▶ [Given data]:
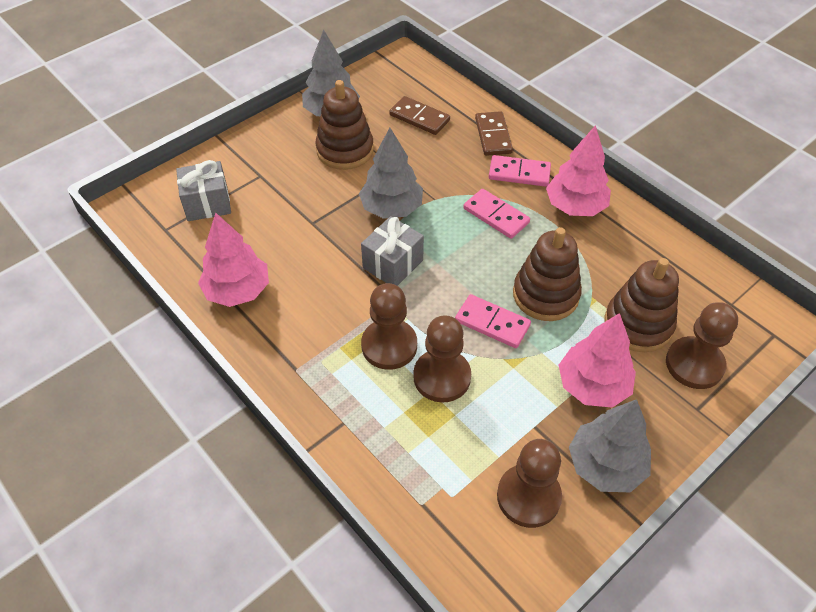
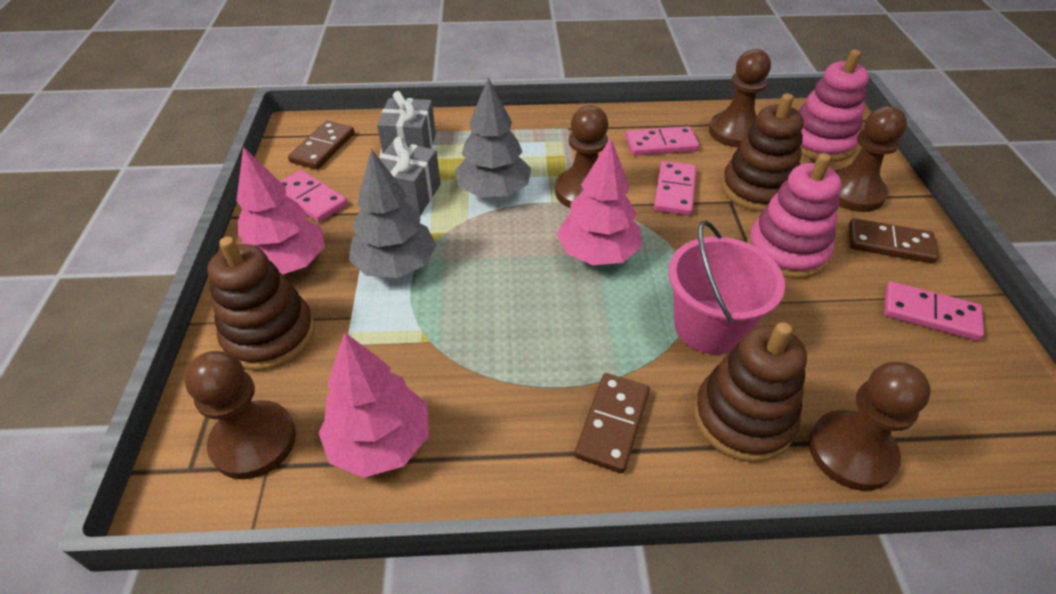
brown domino: 2 -> 3
brown pawn: 4 -> 5
grey tree: 3 -> 2
pink bucket: 0 -> 1
pink domino: 3 -> 4
pink stacking toy: 0 -> 2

▶ [Task directions]: Output every line above exactly as it stands, and drop any picture.

▶ [Answer area]:
brown domino: 2 -> 3
brown pawn: 4 -> 5
grey tree: 3 -> 2
pink bucket: 0 -> 1
pink domino: 3 -> 4
pink stacking toy: 0 -> 2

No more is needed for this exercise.